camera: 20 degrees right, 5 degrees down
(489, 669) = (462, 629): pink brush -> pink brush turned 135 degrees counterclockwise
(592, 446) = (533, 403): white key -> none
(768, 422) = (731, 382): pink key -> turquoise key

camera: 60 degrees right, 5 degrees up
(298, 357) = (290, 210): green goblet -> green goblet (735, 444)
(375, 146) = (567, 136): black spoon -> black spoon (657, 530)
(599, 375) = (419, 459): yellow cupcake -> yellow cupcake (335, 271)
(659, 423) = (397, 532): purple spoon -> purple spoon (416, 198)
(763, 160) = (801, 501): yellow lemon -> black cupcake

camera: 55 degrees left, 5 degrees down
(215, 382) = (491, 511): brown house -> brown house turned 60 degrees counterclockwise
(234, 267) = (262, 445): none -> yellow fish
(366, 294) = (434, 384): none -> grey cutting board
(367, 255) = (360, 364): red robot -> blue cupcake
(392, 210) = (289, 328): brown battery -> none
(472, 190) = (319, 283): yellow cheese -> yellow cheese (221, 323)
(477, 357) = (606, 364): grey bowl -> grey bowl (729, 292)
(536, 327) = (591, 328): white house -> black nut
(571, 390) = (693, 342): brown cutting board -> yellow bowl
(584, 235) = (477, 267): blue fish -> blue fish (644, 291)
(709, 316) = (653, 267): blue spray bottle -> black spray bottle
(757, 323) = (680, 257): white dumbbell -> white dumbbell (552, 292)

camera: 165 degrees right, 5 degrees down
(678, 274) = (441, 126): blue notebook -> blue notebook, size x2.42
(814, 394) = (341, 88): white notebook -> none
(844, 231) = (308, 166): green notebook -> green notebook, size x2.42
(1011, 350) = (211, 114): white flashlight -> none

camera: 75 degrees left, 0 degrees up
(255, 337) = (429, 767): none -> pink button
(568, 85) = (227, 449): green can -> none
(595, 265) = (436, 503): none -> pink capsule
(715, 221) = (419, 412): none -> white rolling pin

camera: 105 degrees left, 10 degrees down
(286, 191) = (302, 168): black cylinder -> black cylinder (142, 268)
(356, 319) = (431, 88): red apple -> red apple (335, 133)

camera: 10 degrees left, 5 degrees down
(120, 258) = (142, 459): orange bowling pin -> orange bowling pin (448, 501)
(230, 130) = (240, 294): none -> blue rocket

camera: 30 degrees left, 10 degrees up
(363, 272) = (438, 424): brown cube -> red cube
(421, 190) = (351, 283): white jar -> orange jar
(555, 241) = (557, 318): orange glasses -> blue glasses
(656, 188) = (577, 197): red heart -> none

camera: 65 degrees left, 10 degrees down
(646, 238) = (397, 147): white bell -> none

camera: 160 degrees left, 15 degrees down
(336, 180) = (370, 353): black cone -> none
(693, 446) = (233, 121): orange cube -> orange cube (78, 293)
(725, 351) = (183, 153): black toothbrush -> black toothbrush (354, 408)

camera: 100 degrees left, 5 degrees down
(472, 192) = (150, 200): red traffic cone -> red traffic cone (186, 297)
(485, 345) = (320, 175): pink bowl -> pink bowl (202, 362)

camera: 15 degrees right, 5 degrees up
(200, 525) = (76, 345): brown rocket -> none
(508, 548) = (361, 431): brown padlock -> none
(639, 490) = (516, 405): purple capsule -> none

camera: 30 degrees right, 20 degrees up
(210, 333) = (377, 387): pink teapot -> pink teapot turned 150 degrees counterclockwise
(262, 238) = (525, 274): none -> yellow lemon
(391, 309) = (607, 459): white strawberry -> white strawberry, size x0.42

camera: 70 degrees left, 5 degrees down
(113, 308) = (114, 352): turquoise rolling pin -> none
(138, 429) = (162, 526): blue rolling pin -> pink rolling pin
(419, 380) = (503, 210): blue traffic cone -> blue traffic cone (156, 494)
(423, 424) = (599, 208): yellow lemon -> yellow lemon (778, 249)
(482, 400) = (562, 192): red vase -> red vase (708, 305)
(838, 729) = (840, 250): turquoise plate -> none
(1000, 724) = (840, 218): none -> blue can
^^^^
» **WHAT YOU NEED TO DO**
Look through the data above and return each line where the string "board" occurs.

» **SOLUTION FOR THIS PROBLEM**
(366, 294) = (434, 384): none -> grey cutting board
(571, 390) = (693, 342): brown cutting board -> yellow bowl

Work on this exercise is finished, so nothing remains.